[Task instructions]:
Below are the records; count the lines that include the string "tape" and give only that number.

[Data to use]:
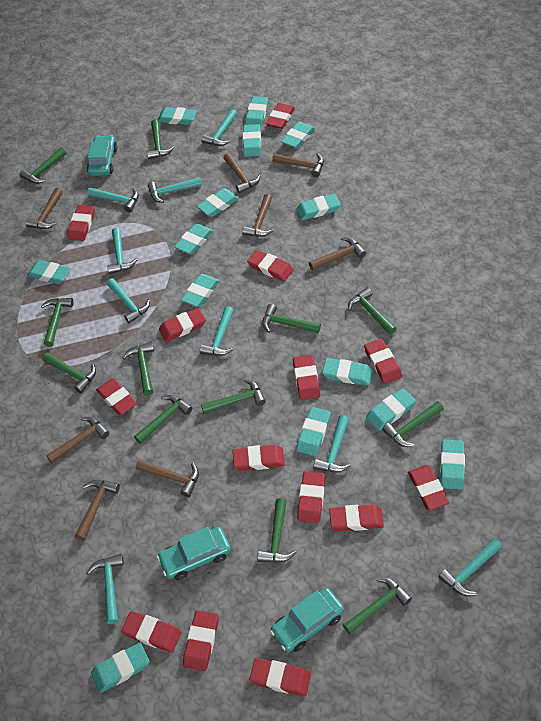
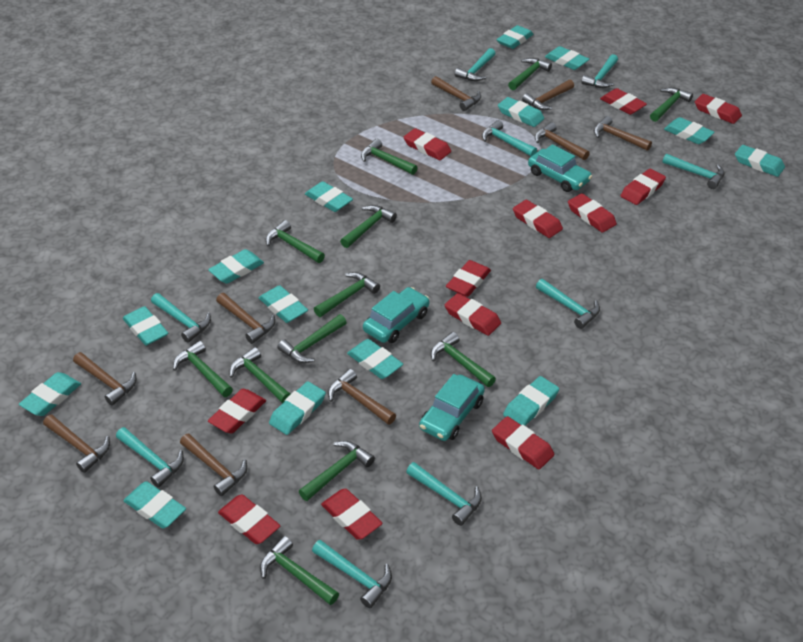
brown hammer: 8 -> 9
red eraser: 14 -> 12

* * *

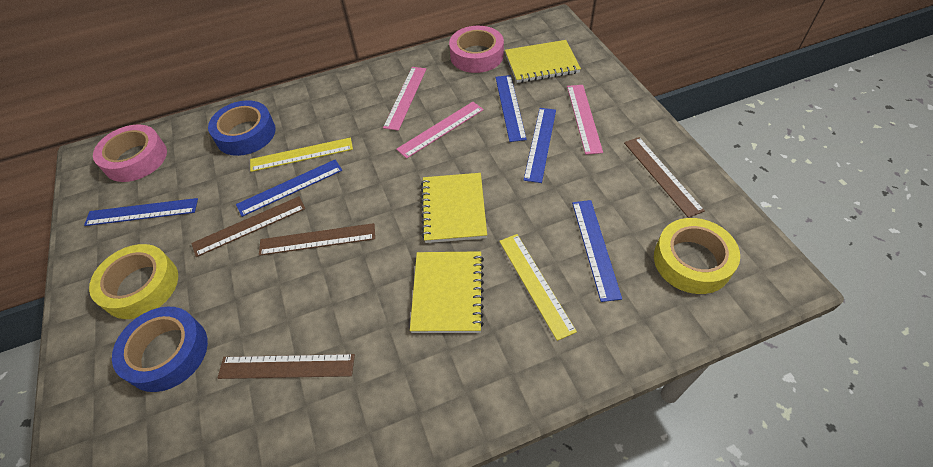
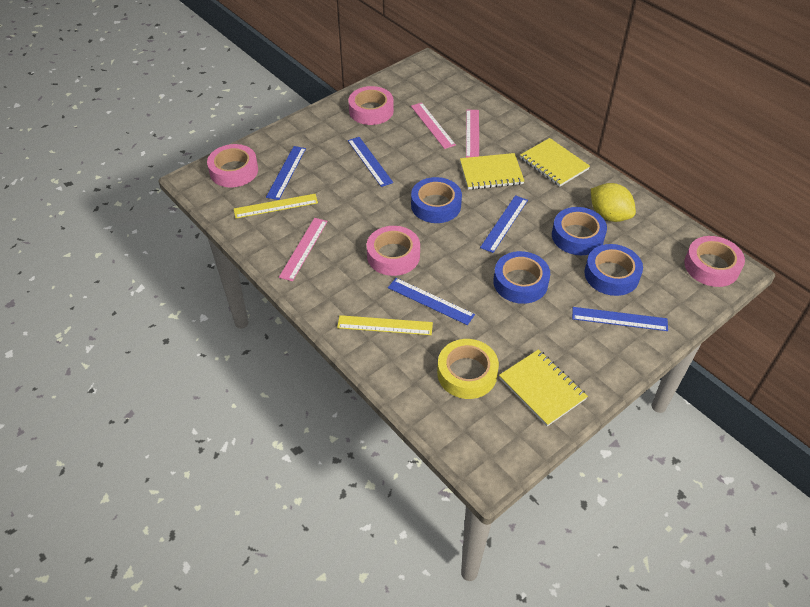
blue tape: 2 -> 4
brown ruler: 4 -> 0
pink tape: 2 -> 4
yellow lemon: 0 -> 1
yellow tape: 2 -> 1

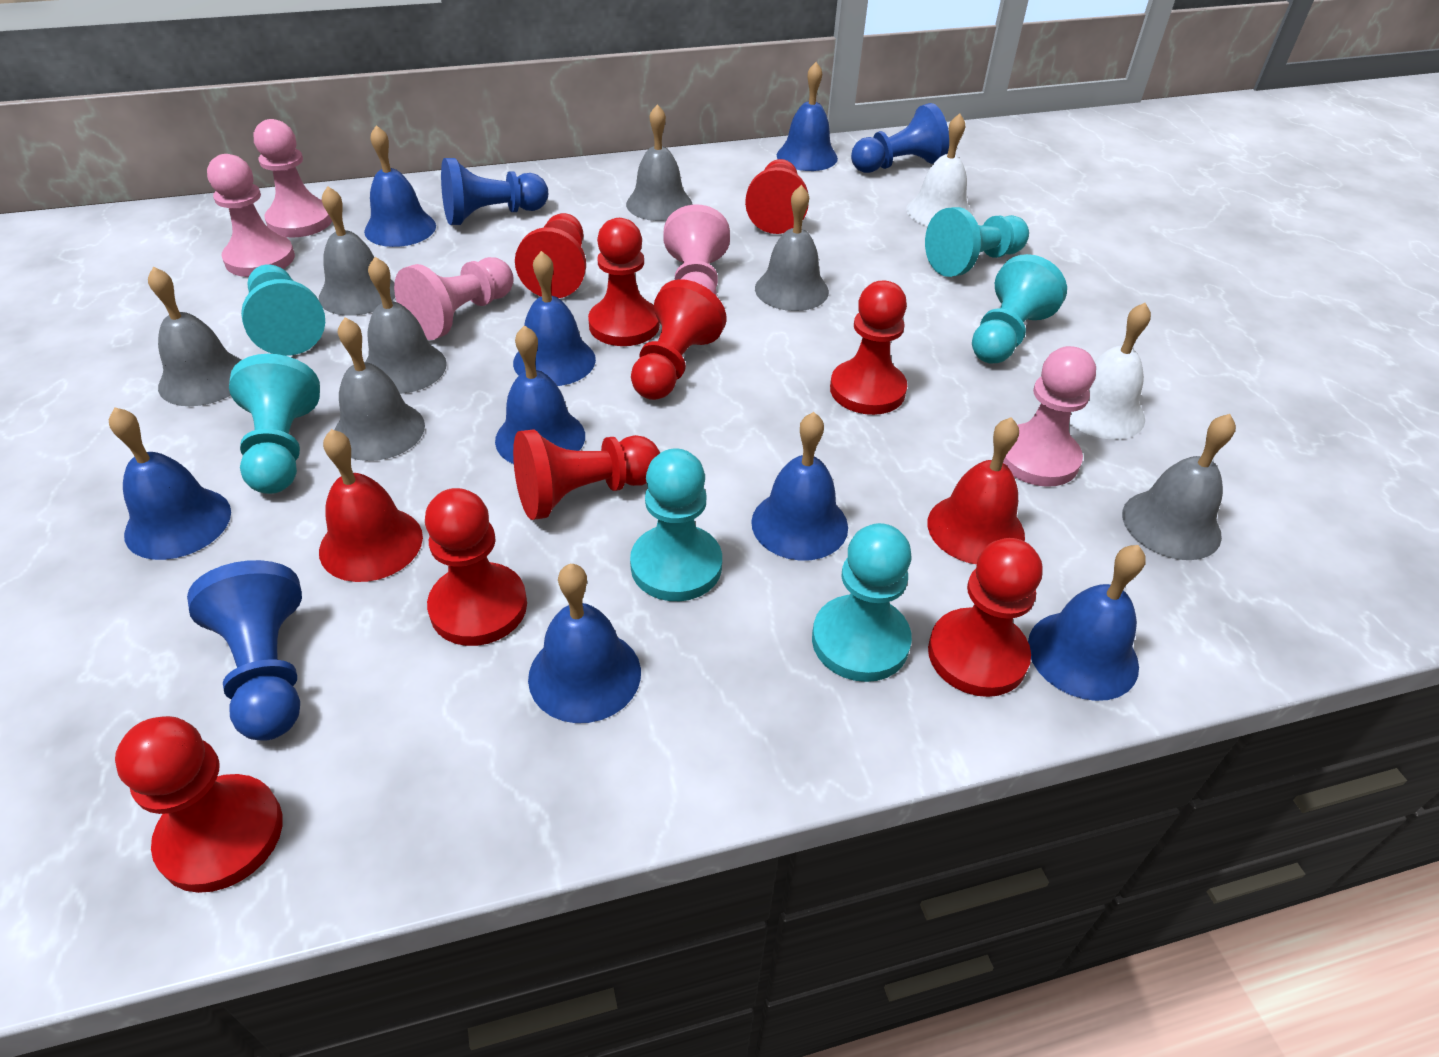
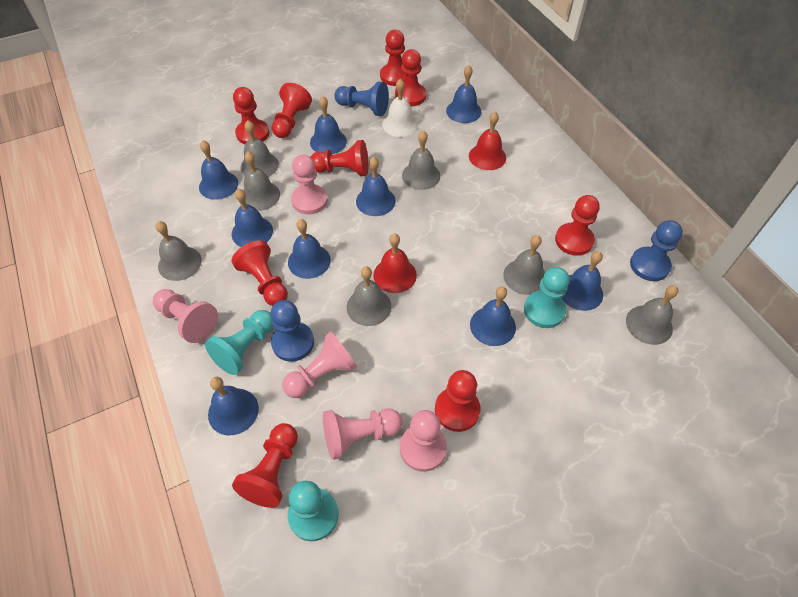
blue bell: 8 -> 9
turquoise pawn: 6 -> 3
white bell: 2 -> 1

[Result of this task]:
3